* _Exercise requirements_
If a line in the entries below includes "camera", show that line.

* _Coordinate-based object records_
________________________________________
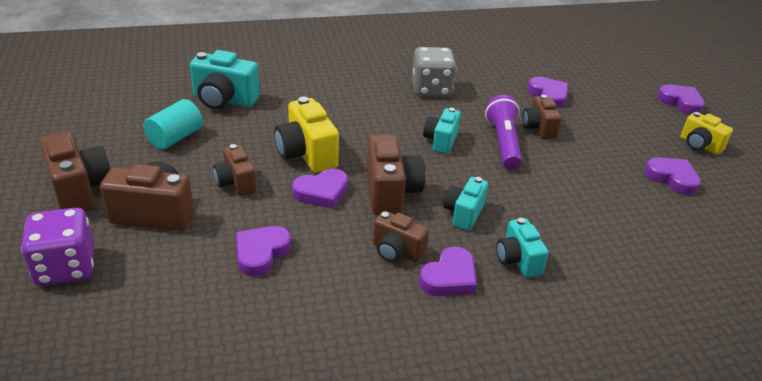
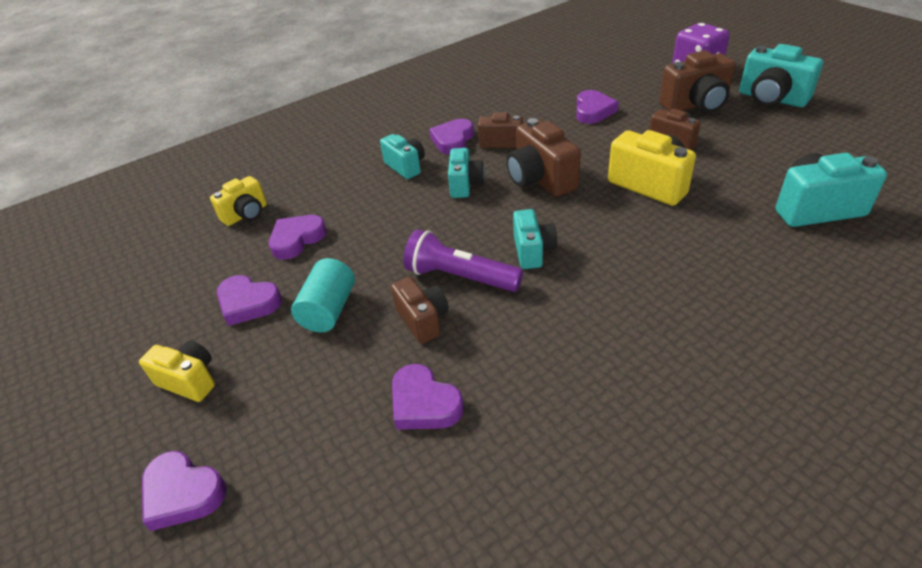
camera: 165 degrees right, 5 degrees up
(80, 190) = (771, 99): brown camera -> turquoise camera
(175, 138) = (784, 155): turquoise cylinder -> turquoise cylinder (329, 310)
(322, 192) = (598, 159): purple heart -> purple heart (297, 239)
(431, 89) = (605, 336): grey dice -> none
(503, 143) = (460, 277): purple flashlight -> purple flashlight turned 135 degrees clockwise
(702, 265) = (246, 214): none -> yellow camera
________________________________________
* _Exercise answer_
camera: 165 degrees right, 5 degrees up
(80, 190) = (771, 99): brown camera -> turquoise camera
(702, 265) = (246, 214): none -> yellow camera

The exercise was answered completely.